• What is needed:
Retrieve every line from the records in which the word "grey" occurs.

**** Available data ****

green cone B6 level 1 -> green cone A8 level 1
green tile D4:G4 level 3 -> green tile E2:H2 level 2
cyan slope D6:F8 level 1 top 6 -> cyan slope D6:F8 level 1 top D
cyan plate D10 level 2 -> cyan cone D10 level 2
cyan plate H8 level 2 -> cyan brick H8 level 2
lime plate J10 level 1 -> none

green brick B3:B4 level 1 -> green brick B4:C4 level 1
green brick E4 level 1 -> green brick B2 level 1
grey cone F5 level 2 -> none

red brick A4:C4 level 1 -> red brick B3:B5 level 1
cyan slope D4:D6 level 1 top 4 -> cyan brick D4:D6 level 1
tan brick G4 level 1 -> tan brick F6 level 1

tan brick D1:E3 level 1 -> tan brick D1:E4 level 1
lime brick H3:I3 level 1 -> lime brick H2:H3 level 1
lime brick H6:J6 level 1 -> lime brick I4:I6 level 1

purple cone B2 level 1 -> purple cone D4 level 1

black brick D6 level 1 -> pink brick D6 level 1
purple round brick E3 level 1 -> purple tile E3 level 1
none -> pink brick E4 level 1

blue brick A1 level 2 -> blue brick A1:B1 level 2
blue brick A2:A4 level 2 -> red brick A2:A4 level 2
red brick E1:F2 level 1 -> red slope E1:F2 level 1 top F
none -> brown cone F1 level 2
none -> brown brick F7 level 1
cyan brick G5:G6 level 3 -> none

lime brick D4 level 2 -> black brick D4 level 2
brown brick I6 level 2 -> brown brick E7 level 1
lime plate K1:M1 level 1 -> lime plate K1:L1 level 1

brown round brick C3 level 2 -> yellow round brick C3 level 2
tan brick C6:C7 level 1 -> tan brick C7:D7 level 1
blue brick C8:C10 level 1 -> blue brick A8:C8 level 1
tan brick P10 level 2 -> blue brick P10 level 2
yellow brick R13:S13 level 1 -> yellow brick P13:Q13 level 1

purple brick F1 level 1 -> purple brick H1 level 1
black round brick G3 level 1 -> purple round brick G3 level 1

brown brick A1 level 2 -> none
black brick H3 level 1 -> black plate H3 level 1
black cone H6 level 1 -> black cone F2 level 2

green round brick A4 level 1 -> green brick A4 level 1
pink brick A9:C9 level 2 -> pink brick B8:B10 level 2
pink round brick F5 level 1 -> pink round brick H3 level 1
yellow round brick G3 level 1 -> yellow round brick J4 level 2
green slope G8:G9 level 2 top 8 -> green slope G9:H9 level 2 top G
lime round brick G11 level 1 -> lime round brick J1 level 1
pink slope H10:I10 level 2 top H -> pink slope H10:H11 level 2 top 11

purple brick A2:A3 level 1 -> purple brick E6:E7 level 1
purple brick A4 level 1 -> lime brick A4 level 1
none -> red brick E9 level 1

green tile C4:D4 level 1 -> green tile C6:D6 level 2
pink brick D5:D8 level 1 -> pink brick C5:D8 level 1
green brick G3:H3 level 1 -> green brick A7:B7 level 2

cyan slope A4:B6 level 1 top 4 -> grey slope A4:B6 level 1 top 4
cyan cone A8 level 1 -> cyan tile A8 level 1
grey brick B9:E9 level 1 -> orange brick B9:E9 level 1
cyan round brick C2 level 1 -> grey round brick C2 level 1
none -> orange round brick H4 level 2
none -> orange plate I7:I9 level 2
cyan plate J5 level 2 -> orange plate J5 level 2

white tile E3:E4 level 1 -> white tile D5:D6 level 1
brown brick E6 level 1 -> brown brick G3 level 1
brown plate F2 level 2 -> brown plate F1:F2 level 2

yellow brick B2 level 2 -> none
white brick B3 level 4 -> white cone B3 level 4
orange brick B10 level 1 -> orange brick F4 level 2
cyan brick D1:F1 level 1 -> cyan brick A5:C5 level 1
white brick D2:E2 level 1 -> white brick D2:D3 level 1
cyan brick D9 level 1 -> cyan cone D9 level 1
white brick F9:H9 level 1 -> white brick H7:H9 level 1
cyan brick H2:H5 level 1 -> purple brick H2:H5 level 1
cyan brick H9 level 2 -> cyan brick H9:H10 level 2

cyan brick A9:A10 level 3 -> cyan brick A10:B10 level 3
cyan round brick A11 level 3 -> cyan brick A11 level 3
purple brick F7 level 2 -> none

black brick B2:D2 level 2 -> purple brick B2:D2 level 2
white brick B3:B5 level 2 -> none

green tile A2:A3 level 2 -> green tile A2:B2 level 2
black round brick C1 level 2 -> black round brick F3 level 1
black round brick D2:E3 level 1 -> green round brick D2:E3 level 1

****

• Response below:
grey cone F5 level 2 -> none
cyan slope A4:B6 level 1 top 4 -> grey slope A4:B6 level 1 top 4
grey brick B9:E9 level 1 -> orange brick B9:E9 level 1
cyan round brick C2 level 1 -> grey round brick C2 level 1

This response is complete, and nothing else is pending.